◆ INSTRUCTION
Copy each line of the data that has "white" in it.

◆ INFORMATION SHOWN
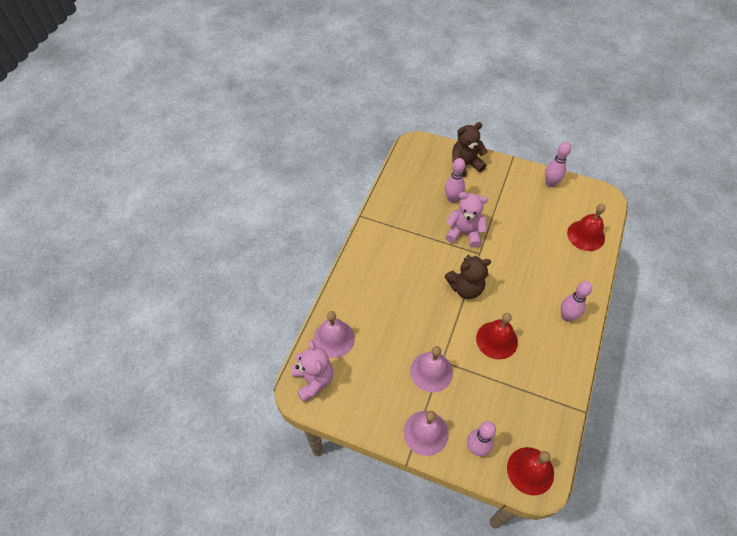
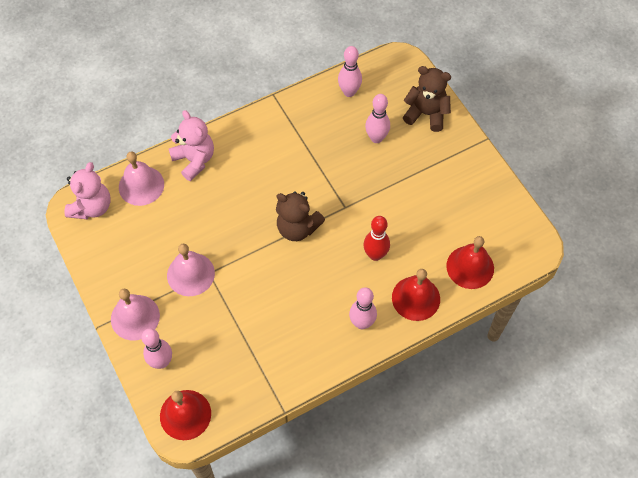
camera: 40 degrees right, 5 degrees up
pink teddy bear [446,192,488,247] -> pink teddy bear moved to [169,110,214,181]
red bell [476,313,518,360] -> red bell moved to [392,269,440,321]
pink bowling pin [545,142,571,187] -> pink bowling pin moved to [338,46,362,97]
none -> red bowling pin [363,216,390,261]

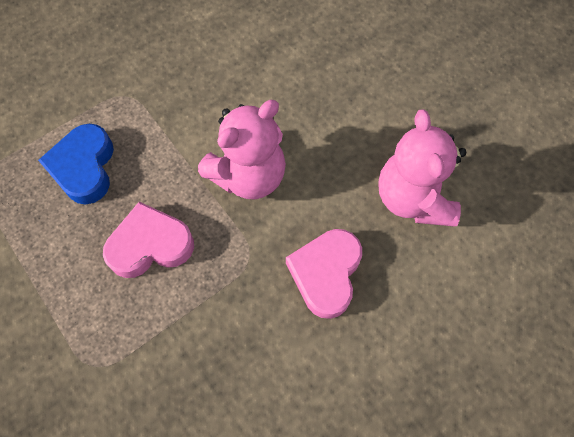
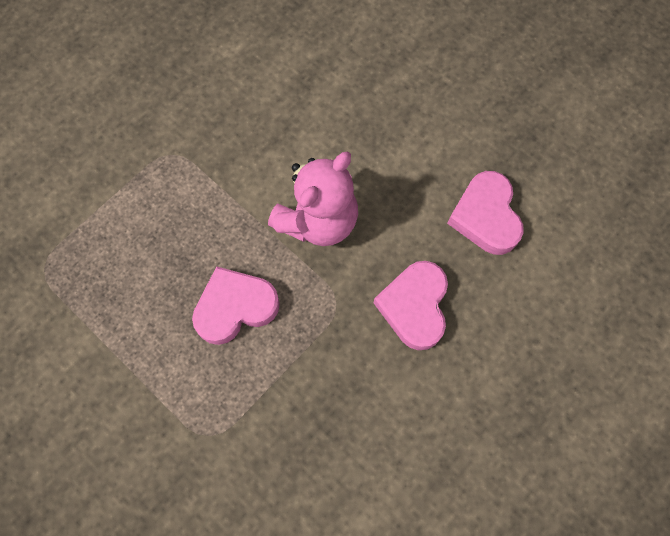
camera: 10 degrees left, 5 degrees up
blue heart [38,124,114,205] -> none
pink teddy bear [378,109,466,227] -> pink heart [447,171,524,255]

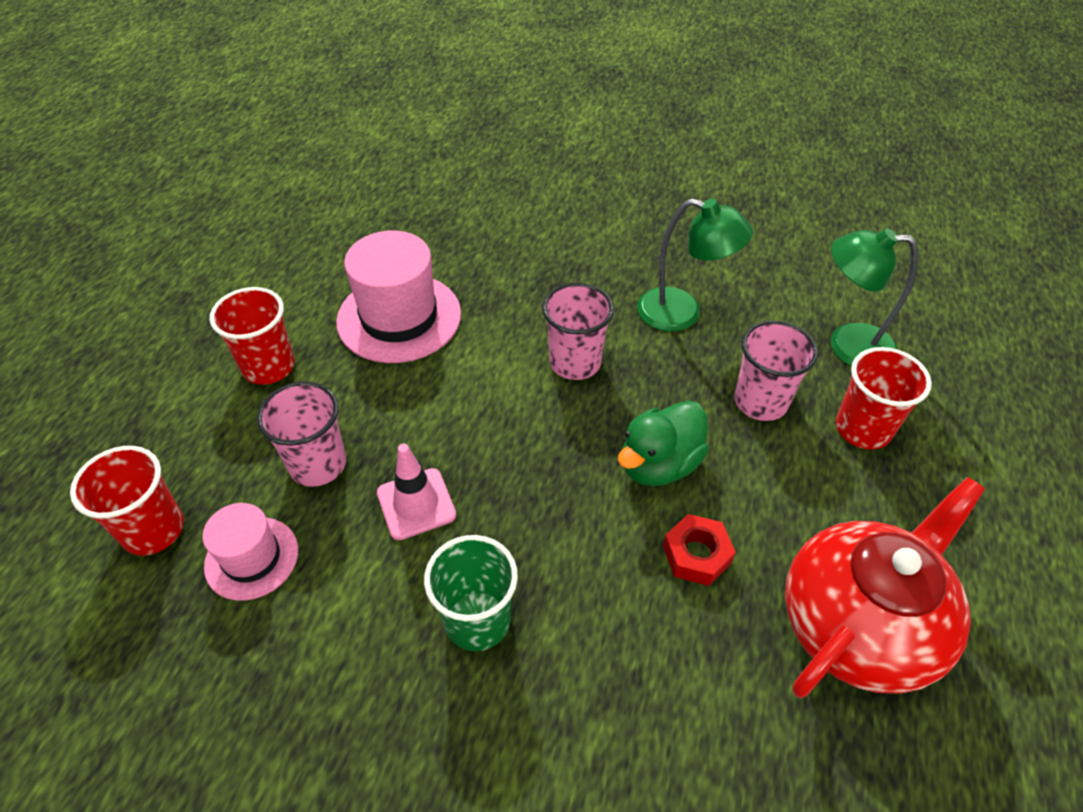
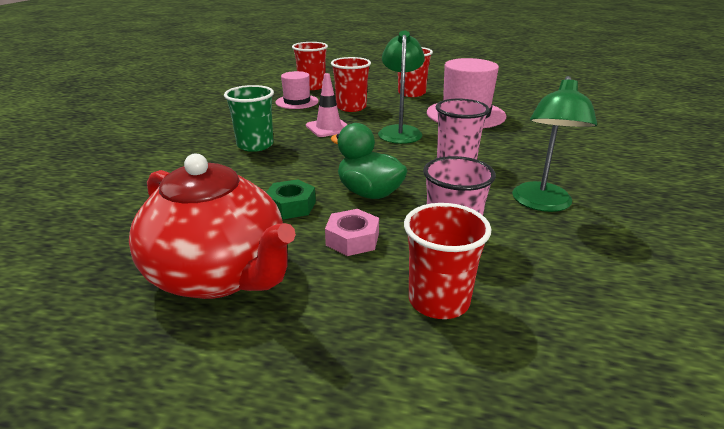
camera: 85 degrees right, 20 degrees down
pink cup [257,381,346,487] -> red cup [331,57,371,112]
red nut [663,514,736,586] -> green nut [266,179,316,219]
green lamp [831,228,918,367] -> green lamp moved to [378,31,425,144]
none -> pink nut [325,209,379,256]

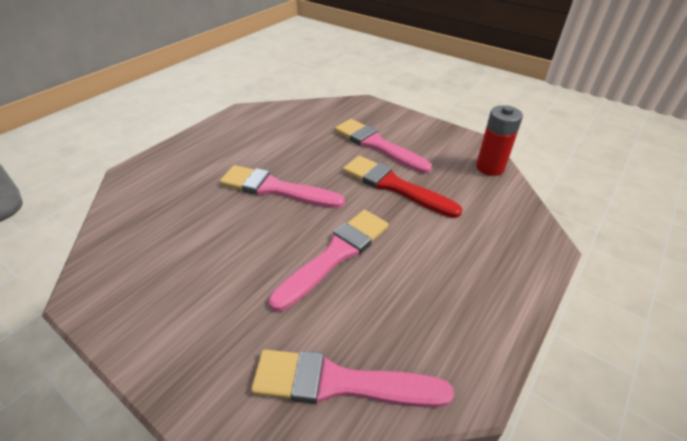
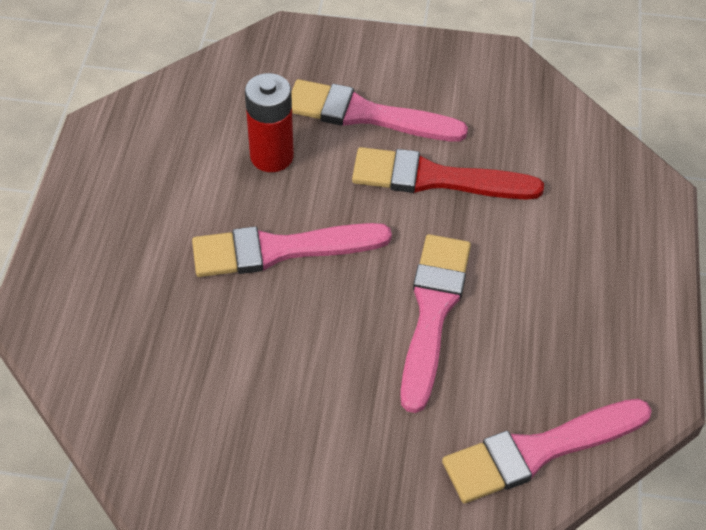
camera: 30 degrees left, 10 degrees up
red battery [476,105,523,176] -> red battery moved to [245,73,294,172]

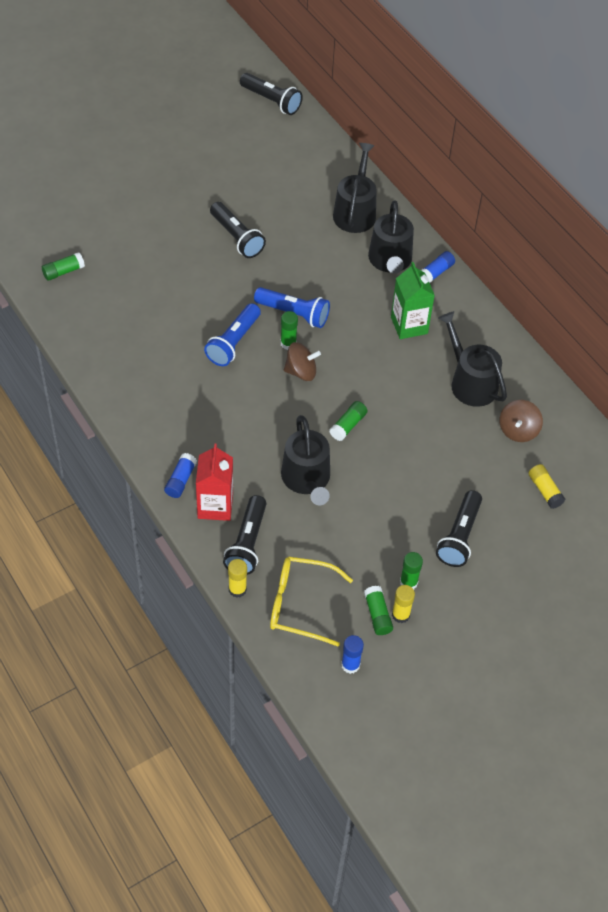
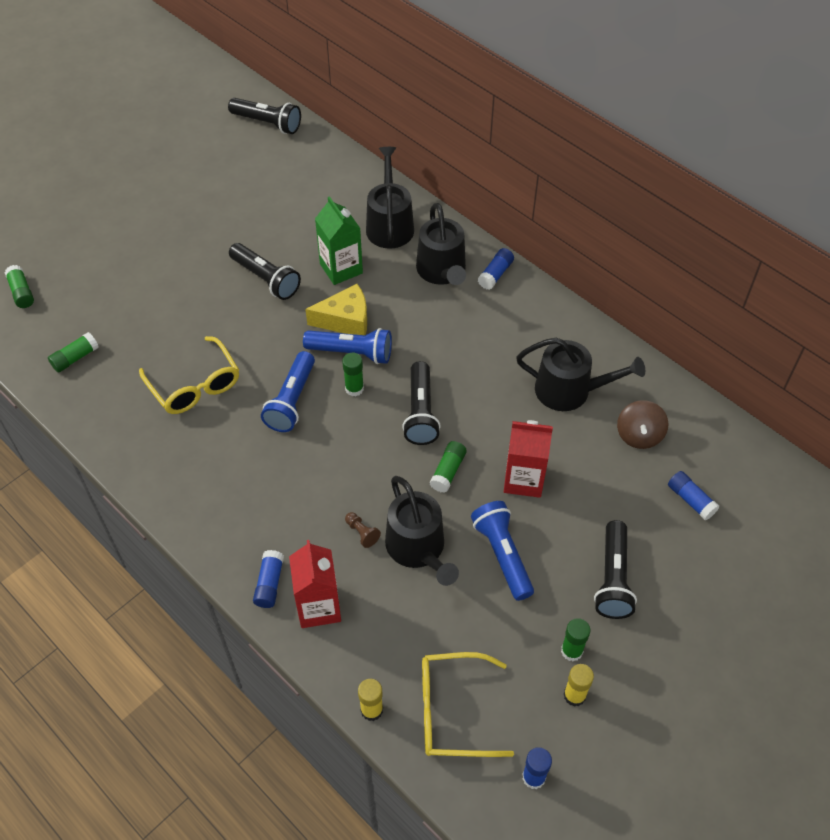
camera: 10 degrees left, 0 degrees up
black flashlight [223,495,266,575] -> black flashlight moved to [402,361,441,445]
brown spinning top [284,342,321,381] -> none
green glue stick [364,586,393,635] -> green glue stick moved to [5,265,34,308]
green carton [391,262,435,339] -> green carton moved to [315,196,363,285]
black watering can [438,311,507,407] -> black watering can turned 150 degrees clockwise [516,338,645,411]
yellow glue stick [528,464,565,509] -> blue glue stick [668,471,720,520]
none -> yellow glasses [139,336,239,414]
none -> yellow cheese [305,284,367,335]
none -> brown pawn [345,512,381,548]
none -> blue flashlight [471,501,534,601]
none -> red carton [504,420,553,498]

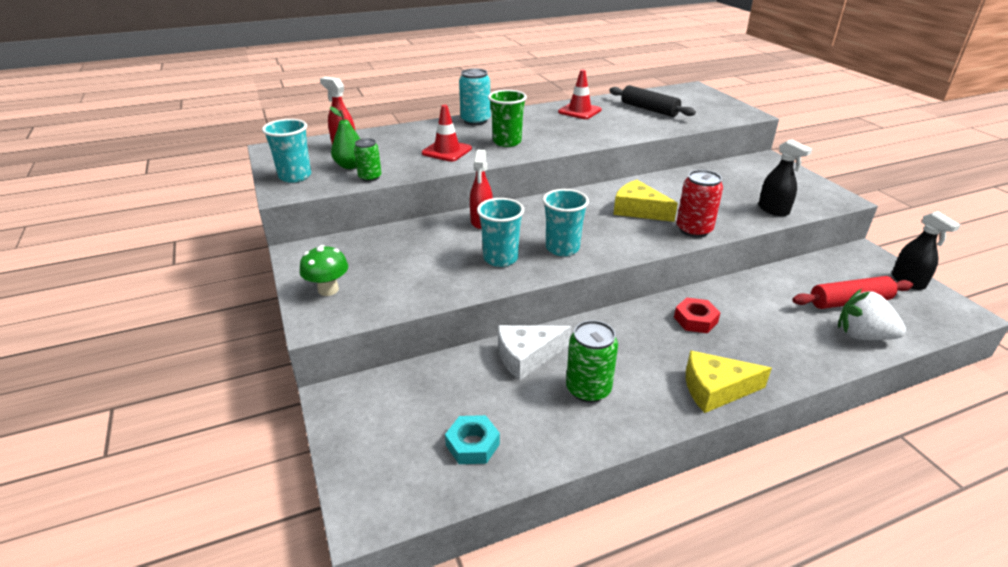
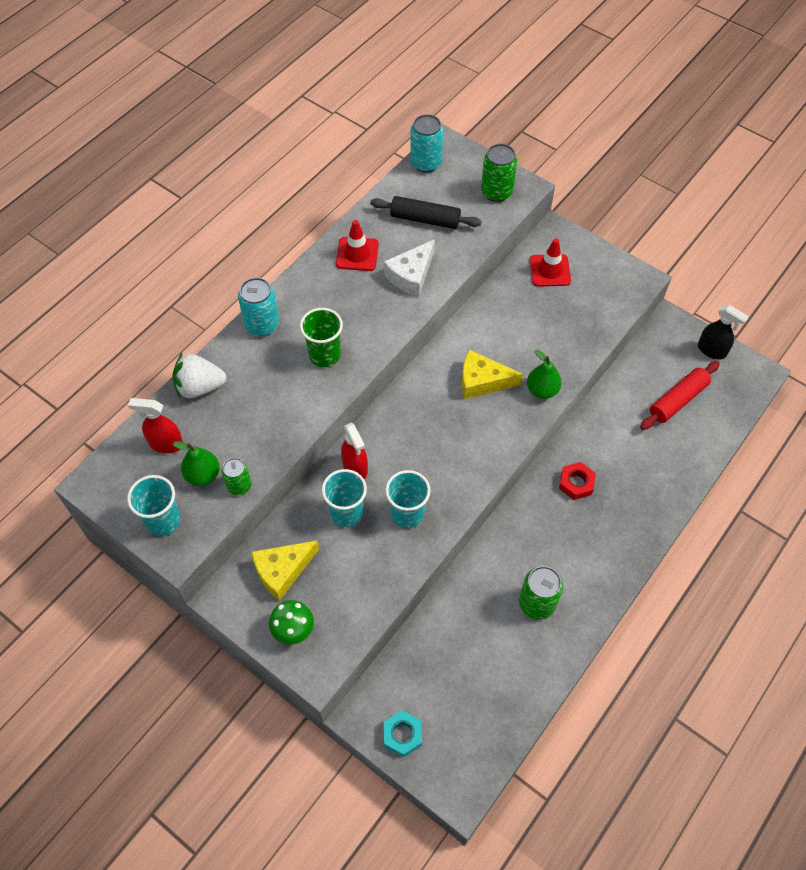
camera: 30 degrees left, 25 degrees up
red traffic cone [422,105,472,162] -> red traffic cone moved to [530,239,571,287]
turquoise nut [445,415,500,464] -> turquoise nut moved to [384,710,422,757]
white cheese [498,325,571,381] -> white cheese moved to [384,239,435,296]
turquoise cup [543,189,589,256] -> turquoise cup moved to [322,469,367,527]
red can [677,170,723,238] -> green pear [527,350,562,399]
yellow cheese [686,350,772,413] -> yellow cheese moved to [252,540,319,601]
black spray bottle [758,139,812,216] -> none
white strawberry [838,289,906,340] -> white strawberry moved to [173,353,227,398]
none -> turquoise can [410,114,443,172]
none -> green can [481,144,517,202]

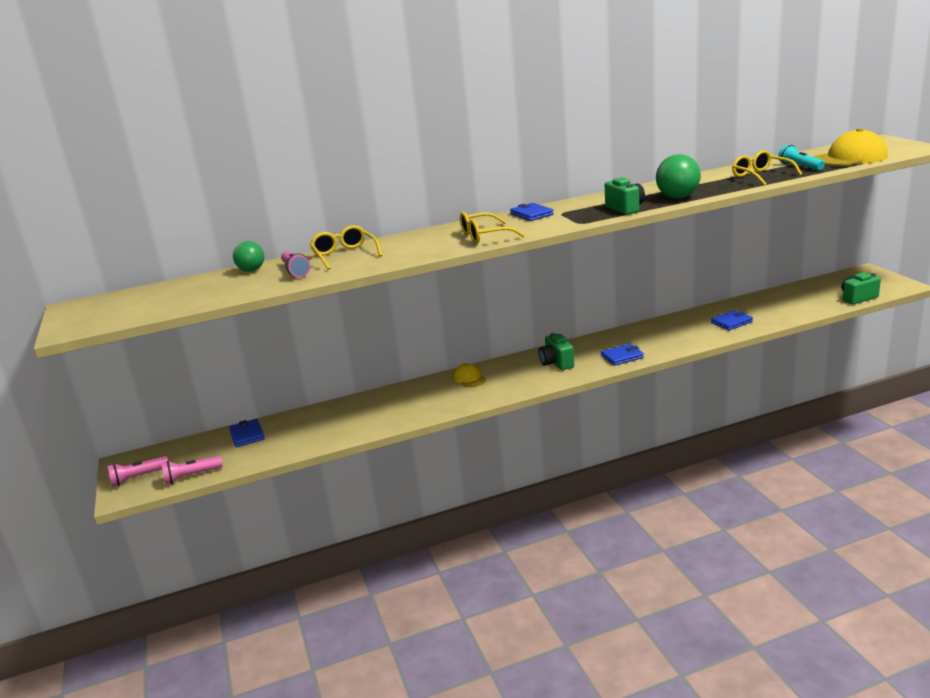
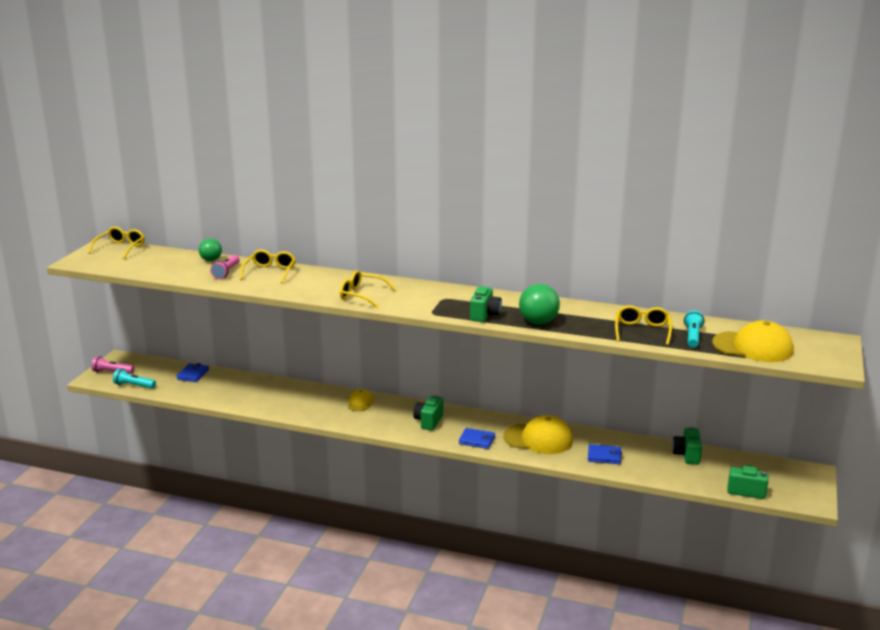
camera: 35 degrees right, 0 degrees up
pink flashlight [161,456,223,484] -> turquoise flashlight [113,369,156,388]
blue wallet [510,203,554,221] -> none
none -> yellow glasses [88,227,145,259]
none -> yellow cap [504,415,573,454]
none -> green camera [672,426,702,465]

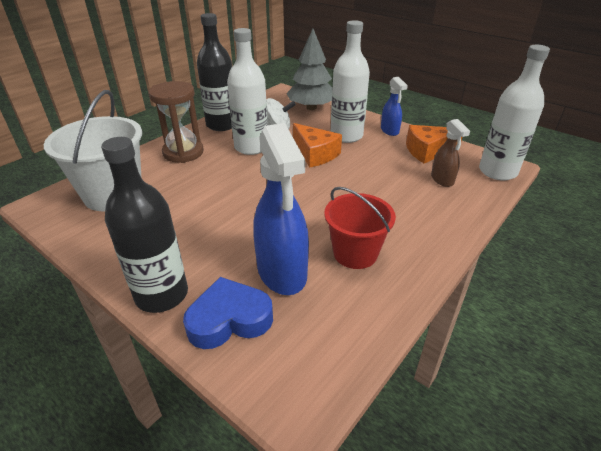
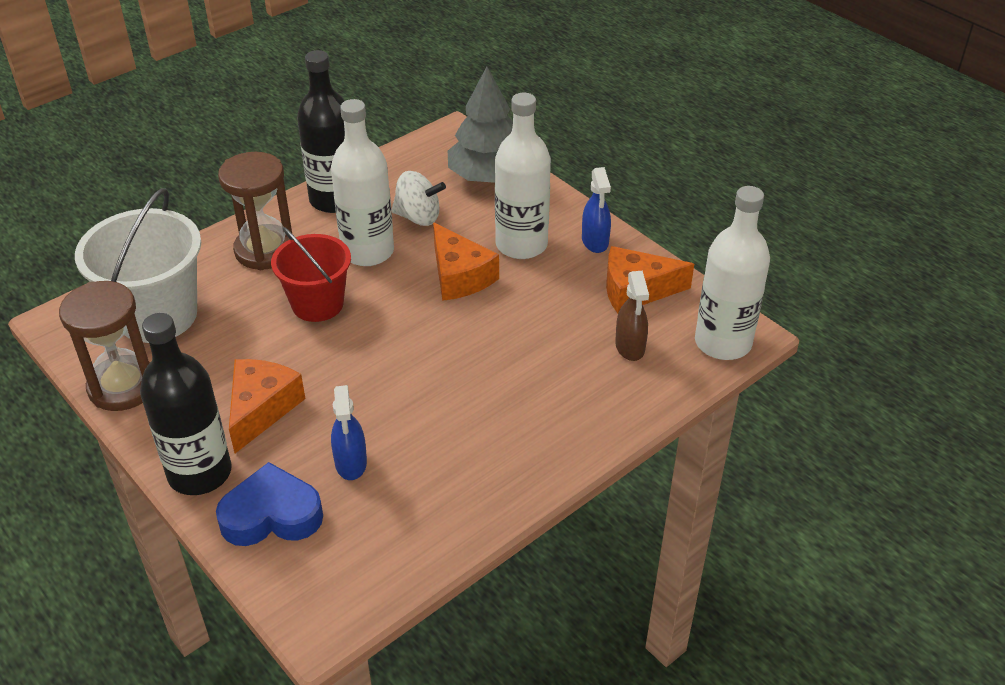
camera: 10 degrees right, 5 degrees up
blue spray bottle [253,123,309,295] -> blue spray bottle [331,385,367,480], size x0.53
red bucket [324,187,396,269] -> red bucket moved to [271,227,351,322]
none -> brown hourglass [59,281,150,411]
none -> orange cheese [229,359,305,453]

◆ EXERCISE SOLUTION
white cheese [498,325,571,381] -> white cheese moved to [384,239,435,296]
white strawberry [838,289,906,340] -> white strawberry moved to [173,353,227,398]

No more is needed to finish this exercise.